■ **Exercise materials**:

____

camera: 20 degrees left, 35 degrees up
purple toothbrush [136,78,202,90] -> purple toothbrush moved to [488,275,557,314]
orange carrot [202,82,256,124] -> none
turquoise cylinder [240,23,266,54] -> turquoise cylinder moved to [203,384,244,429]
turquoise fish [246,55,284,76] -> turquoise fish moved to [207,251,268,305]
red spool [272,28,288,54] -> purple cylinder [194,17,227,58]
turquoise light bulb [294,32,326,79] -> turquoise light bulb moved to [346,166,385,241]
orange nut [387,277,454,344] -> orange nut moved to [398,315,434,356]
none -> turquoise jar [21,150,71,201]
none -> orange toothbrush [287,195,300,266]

____

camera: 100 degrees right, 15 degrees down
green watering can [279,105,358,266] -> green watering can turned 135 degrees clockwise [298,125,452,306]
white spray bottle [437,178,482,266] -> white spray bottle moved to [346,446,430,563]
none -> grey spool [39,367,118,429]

____

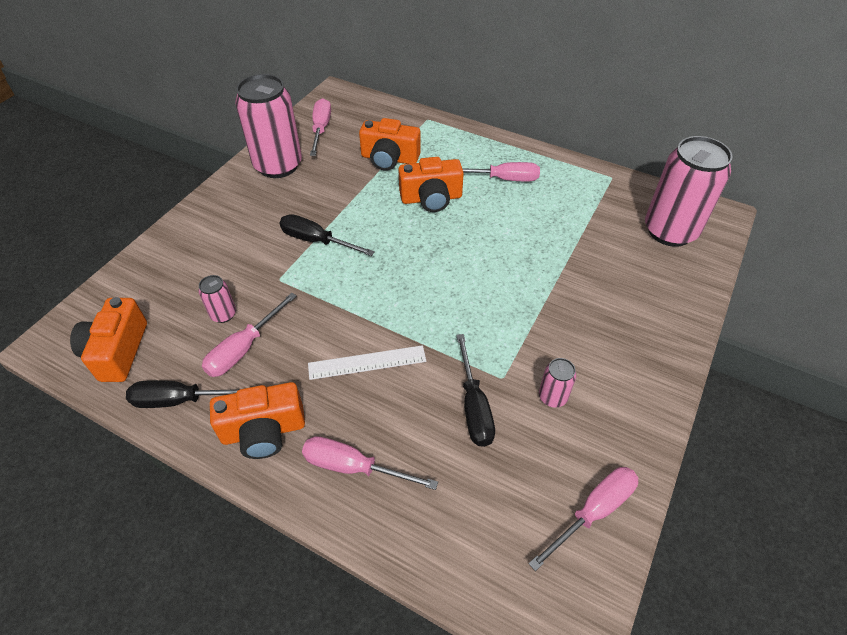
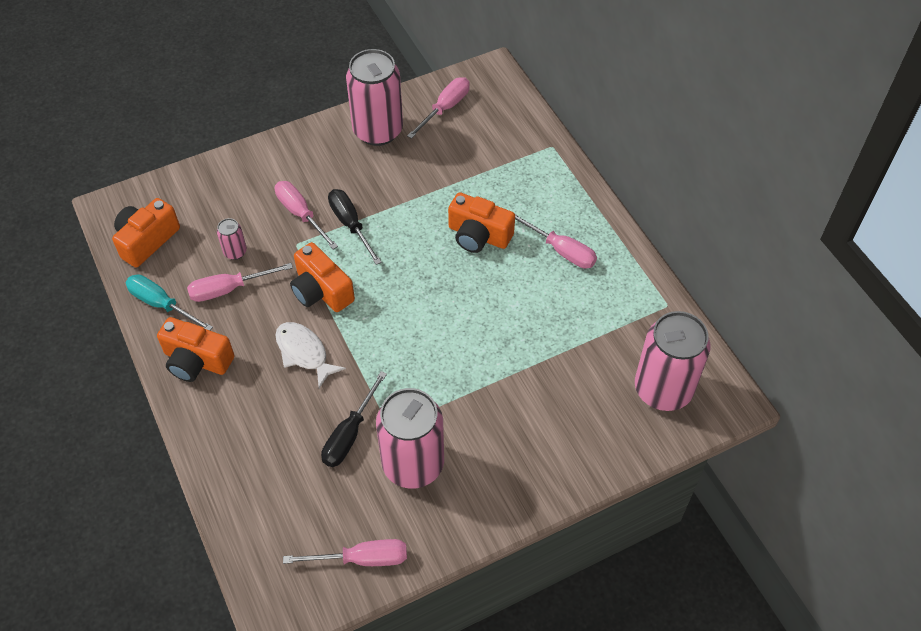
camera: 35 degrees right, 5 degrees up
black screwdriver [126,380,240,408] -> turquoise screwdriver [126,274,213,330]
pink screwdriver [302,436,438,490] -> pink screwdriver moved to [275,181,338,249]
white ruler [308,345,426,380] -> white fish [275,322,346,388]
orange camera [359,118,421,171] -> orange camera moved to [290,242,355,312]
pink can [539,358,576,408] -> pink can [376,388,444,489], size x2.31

____

■ **What to work on**: Above are the records; copy exactly the lines from the line with "orange nut [387,277,454,344]" through the line with "none -> orange toothbrush [287,195,300,266]", both included.

■ **Result**:
orange nut [387,277,454,344] -> orange nut moved to [398,315,434,356]
none -> turquoise jar [21,150,71,201]
none -> orange toothbrush [287,195,300,266]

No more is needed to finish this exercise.